Object state change records
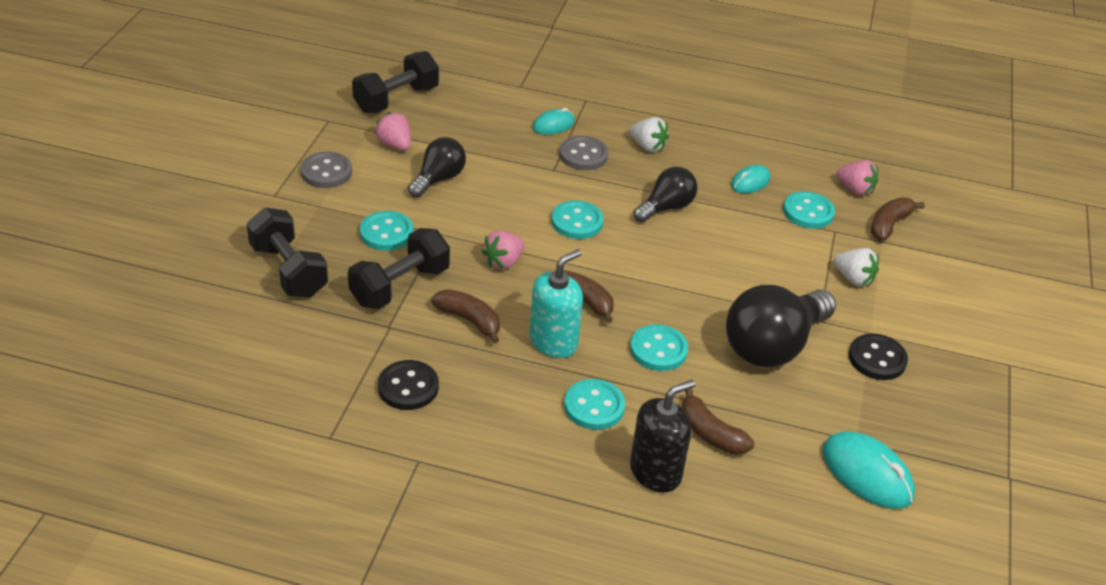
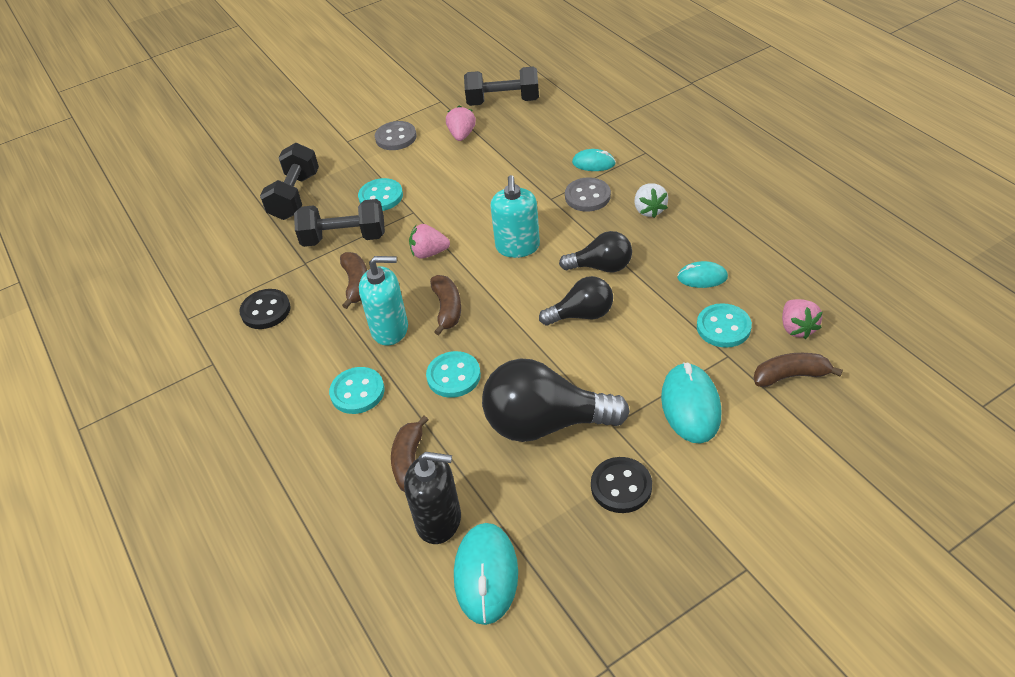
camera: 50 degrees right, 5 degrees up
(438, 179) = (460, 172): black light bulb -> black light bulb (582, 315)
(577, 222) = (517, 247): turquoise button -> turquoise soap dispenser
(655, 472) = (337, 466): black soap dispenser -> black soap dispenser (439, 520)
(853, 278) = (690, 406): white strawberry -> turquoise mouse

**Task requirements**.
Word for word, restate the records shown above, minus the pictures.

**Task result**.
camera: 50 degrees right, 5 degrees up
(438, 179) = (460, 172): black light bulb -> black light bulb (582, 315)
(577, 222) = (517, 247): turquoise button -> turquoise soap dispenser
(655, 472) = (337, 466): black soap dispenser -> black soap dispenser (439, 520)
(853, 278) = (690, 406): white strawberry -> turquoise mouse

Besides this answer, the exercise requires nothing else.